(Records from a data source)
╭──
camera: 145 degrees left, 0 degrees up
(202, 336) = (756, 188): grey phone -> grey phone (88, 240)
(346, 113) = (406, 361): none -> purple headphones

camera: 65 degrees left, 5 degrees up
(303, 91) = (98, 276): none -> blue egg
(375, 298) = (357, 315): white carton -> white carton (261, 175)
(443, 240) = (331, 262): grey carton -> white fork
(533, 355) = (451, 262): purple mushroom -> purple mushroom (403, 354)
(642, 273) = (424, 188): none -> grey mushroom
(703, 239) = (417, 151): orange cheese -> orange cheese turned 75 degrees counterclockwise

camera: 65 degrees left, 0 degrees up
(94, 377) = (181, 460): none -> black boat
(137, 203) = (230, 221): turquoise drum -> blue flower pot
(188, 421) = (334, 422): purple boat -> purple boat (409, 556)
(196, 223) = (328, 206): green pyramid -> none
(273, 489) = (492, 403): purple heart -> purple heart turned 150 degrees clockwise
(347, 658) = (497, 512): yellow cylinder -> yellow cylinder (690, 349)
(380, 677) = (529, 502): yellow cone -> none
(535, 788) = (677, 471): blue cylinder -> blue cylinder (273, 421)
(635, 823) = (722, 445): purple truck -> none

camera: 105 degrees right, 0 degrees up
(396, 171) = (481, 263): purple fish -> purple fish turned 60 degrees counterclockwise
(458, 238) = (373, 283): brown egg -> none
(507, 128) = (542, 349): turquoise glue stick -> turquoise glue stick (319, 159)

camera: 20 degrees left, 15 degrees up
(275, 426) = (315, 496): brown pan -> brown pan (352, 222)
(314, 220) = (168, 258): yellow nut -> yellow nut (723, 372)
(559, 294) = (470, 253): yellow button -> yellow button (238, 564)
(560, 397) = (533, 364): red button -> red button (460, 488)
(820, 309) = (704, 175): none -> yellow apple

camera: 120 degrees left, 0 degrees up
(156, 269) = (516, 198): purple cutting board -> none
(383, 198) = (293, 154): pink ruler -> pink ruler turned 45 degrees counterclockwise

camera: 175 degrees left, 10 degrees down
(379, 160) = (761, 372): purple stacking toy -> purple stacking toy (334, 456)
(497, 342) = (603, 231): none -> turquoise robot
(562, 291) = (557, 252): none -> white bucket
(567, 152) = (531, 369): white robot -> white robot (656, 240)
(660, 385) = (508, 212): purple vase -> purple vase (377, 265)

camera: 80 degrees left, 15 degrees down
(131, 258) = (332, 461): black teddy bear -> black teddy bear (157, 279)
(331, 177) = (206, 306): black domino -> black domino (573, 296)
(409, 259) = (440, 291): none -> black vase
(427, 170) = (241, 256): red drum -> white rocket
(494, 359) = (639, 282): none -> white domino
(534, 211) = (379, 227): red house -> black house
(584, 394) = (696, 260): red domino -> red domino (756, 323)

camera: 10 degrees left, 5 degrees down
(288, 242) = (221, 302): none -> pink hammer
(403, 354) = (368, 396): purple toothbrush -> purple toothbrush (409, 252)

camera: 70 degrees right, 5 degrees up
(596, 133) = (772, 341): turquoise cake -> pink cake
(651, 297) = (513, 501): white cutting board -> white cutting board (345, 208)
╰──
● HOW TO COMPLETE THIS TASK
In the entries above, find the line with "(533, 355) = (451, 262): purple" and the line with "camera: 105 degrees right, 0 degrees up", then set down exactly those two and every line between them, nothing else.

● SOLUTION
(533, 355) = (451, 262): purple mushroom -> purple mushroom (403, 354)
(642, 273) = (424, 188): none -> grey mushroom
(703, 239) = (417, 151): orange cheese -> orange cheese turned 75 degrees counterclockwise

camera: 65 degrees left, 0 degrees up
(94, 377) = (181, 460): none -> black boat
(137, 203) = (230, 221): turquoise drum -> blue flower pot
(188, 421) = (334, 422): purple boat -> purple boat (409, 556)
(196, 223) = (328, 206): green pyramid -> none
(273, 489) = (492, 403): purple heart -> purple heart turned 150 degrees clockwise
(347, 658) = (497, 512): yellow cylinder -> yellow cylinder (690, 349)
(380, 677) = (529, 502): yellow cone -> none
(535, 788) = (677, 471): blue cylinder -> blue cylinder (273, 421)
(635, 823) = (722, 445): purple truck -> none

camera: 105 degrees right, 0 degrees up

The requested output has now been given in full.